• INFORMATION GIVEN:
--------------------------------

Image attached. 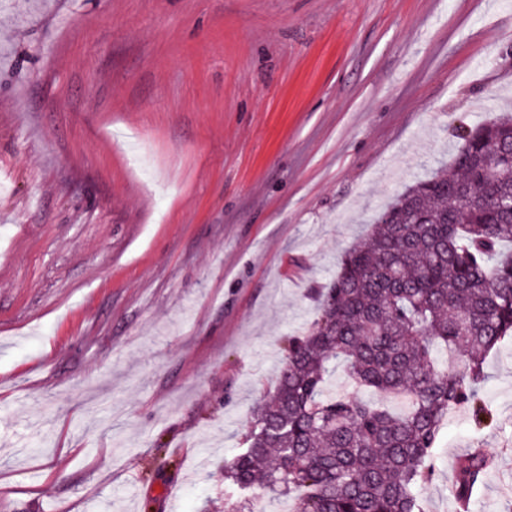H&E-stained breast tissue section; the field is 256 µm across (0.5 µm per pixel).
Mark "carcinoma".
Listing matches in <instances>:
<instances>
[{
	"label": "carcinoma",
	"mask_w": 512,
	"mask_h": 512,
	"mask_svg": "<svg viewBox=\"0 0 512 512\" xmlns=\"http://www.w3.org/2000/svg\"><path fill=\"white\" fill-rule=\"evenodd\" d=\"M448 167L410 186L346 251L319 314L288 337L273 389L242 446L224 460L227 512H271L243 497L258 486L293 512H420L436 475L448 413L482 424L487 356L512 335V115L466 129ZM452 358L439 364L438 350ZM342 365L373 399L327 394ZM491 463L456 459L465 504Z\"/></svg>",
	"instance_id": "cac0c4a2"
}]
</instances>
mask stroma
Instances as JSON below:
<instances>
[{
	"label": "stroma",
	"instance_id": "35a3bbf8",
	"mask_svg": "<svg viewBox=\"0 0 512 512\" xmlns=\"http://www.w3.org/2000/svg\"><path fill=\"white\" fill-rule=\"evenodd\" d=\"M512 111V0H0V512H224V459L338 258ZM449 413L422 512H512ZM491 463L480 448H469L456 459L452 492L456 502L466 504L473 489L489 474Z\"/></svg>",
	"mask_w": 512,
	"mask_h": 512
}]
</instances>
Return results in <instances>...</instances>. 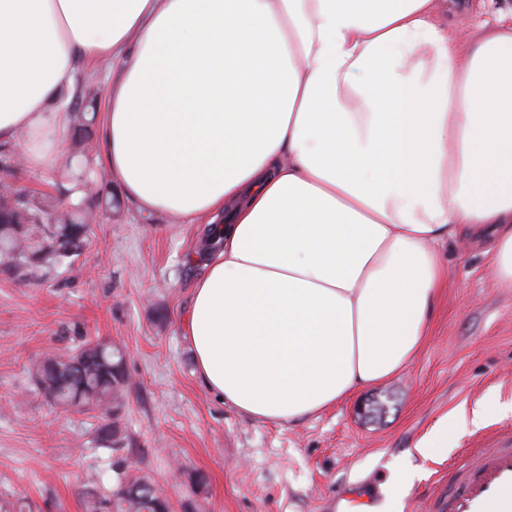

--------------------------------

• PROBLEM:
Starting with the line that holds "mask stroma", retype each line through the last one in the listing above, exactly as written. Do not copy any pictures.

• FINISHED TASK:
mask stroma
Instances as JSON below:
<instances>
[{
	"label": "stroma",
	"instance_id": "35a3bbf8",
	"mask_svg": "<svg viewBox=\"0 0 512 512\" xmlns=\"http://www.w3.org/2000/svg\"><path fill=\"white\" fill-rule=\"evenodd\" d=\"M512 111V0H0V512H224V459L338 258ZM449 413L422 512H512ZM491 463L480 448H469L456 459L452 492L456 502L466 504L473 489L489 474Z\"/></svg>",
	"mask_w": 512,
	"mask_h": 512
}]
</instances>
Return results in <instances>...</instances>. 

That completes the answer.